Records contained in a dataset

%%

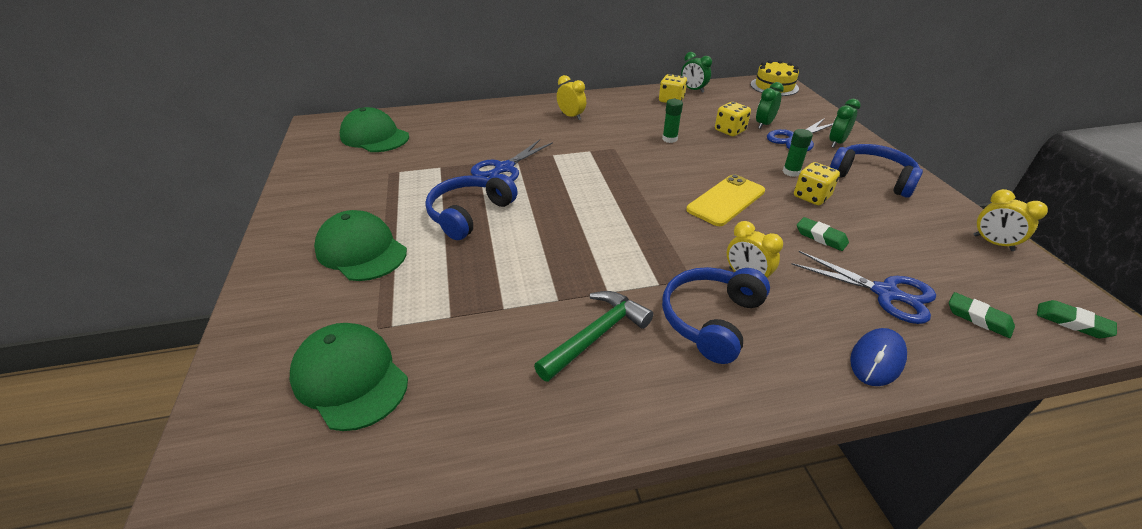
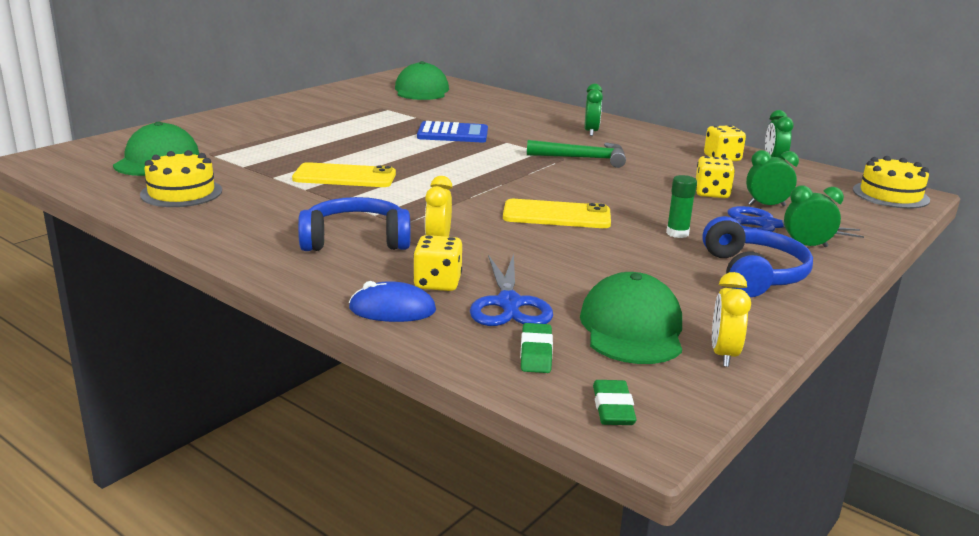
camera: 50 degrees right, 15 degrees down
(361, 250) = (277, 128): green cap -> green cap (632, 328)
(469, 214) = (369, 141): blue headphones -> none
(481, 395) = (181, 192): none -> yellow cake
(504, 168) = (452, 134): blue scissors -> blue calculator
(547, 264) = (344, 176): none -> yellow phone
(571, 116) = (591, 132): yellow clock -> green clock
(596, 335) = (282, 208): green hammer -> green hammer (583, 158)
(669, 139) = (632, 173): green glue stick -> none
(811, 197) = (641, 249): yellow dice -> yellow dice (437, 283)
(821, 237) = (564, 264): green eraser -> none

%%
%%

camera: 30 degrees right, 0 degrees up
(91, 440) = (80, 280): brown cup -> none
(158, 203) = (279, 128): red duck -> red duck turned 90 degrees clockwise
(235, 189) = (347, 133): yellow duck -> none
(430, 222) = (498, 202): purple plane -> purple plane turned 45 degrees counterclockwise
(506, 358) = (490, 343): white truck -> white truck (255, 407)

%%

- **EXERCISE BRIEF**
Write down again, exactly as given, only the lines above that fall from the line with "(430, 222) = (498, 202): purple" to the line with "(506, 358) = (490, 343): white", inclusive.

- **ANSWER FOR THIS EXERCISE**
(430, 222) = (498, 202): purple plane -> purple plane turned 45 degrees counterclockwise
(506, 358) = (490, 343): white truck -> white truck (255, 407)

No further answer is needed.